* [WORK TO BE COMPLETED]
Your answer should consist solely of the lines from the one containing "(631, 351) = (312, 622): purple" through the end of the entries below, duplicated exactly.

Scene difference descriptions:
[Start of section]
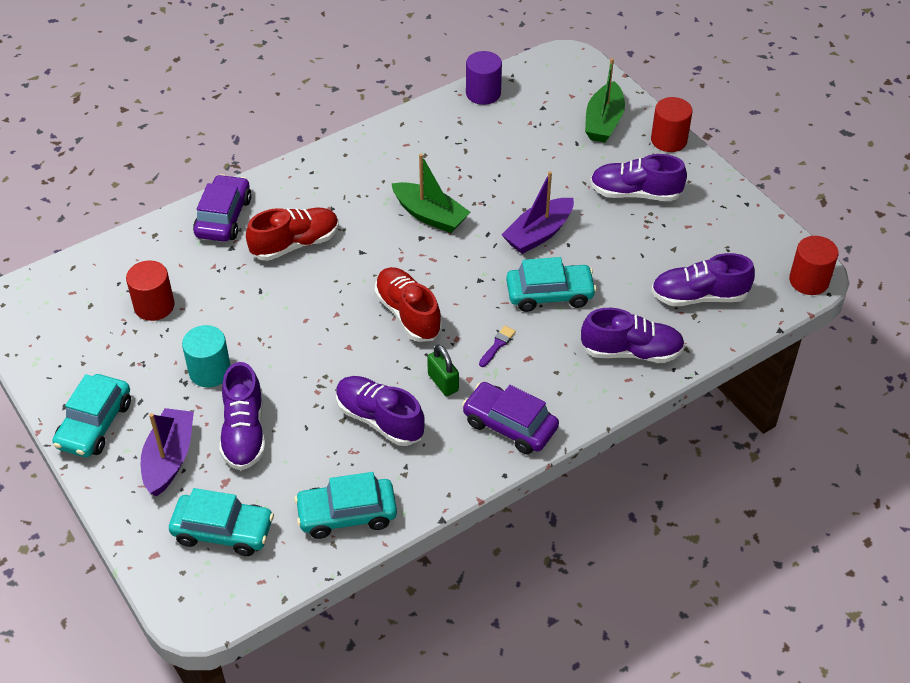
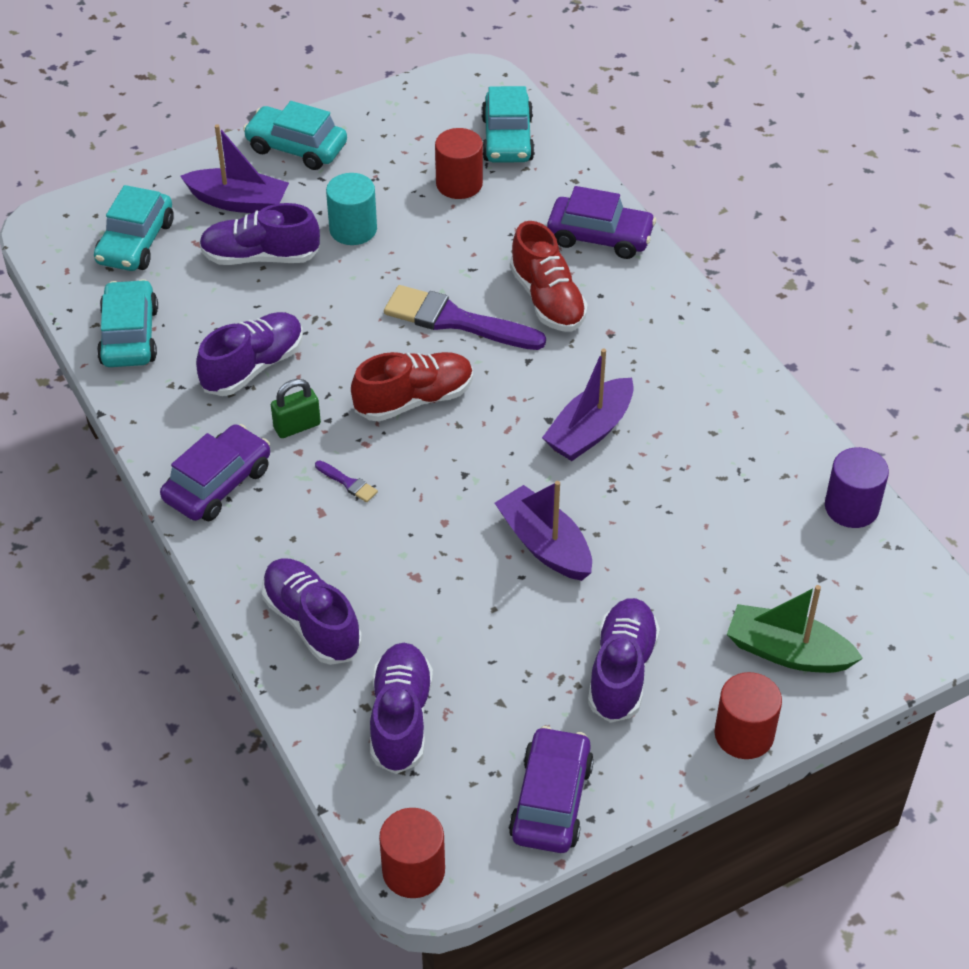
camera: 95 degrees right, 0 degrees up
(320, 296) = (456, 321): none -> purple brush
(430, 215) = (590, 431): green boat -> purple boat
(549, 294) = (428, 545): turquoise car -> turquoise car (507, 139)
(631, 351) = (312, 622): purple shoe -> purple shoe turned 135 degrees clockwise
(740, 221) = (551, 800): none -> purple car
[End of section]
* [ANSWER TO THIS TASK]
(631, 351) = (312, 622): purple shoe -> purple shoe turned 135 degrees clockwise
(740, 221) = (551, 800): none -> purple car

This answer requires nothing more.